*Exercise requirements*.
Your answer must restate the listing below word for word and contain no images.

*Dataset excerpt*.
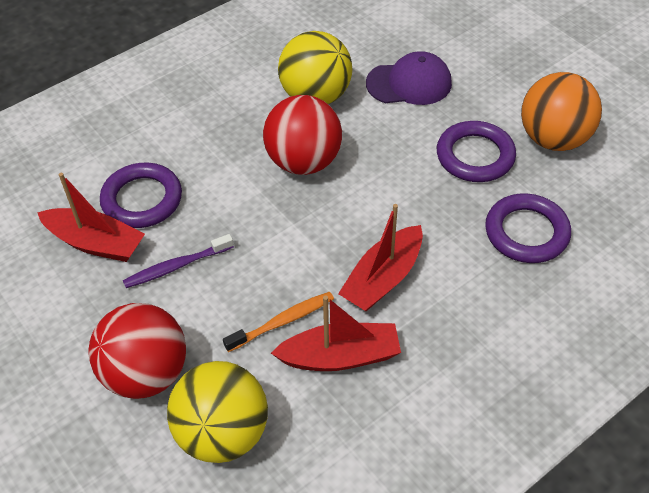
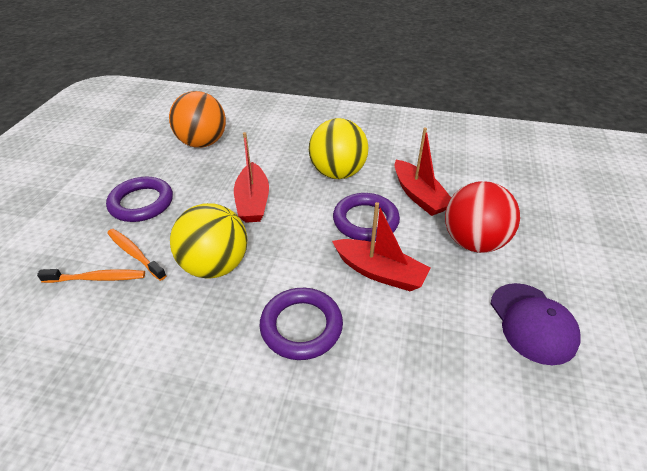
orange toothbrush: 1 -> 2
purple toothbrush: 1 -> 0
red ball: 2 -> 1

*Answer to the exercise*.
orange toothbrush: 1 -> 2
purple toothbrush: 1 -> 0
red ball: 2 -> 1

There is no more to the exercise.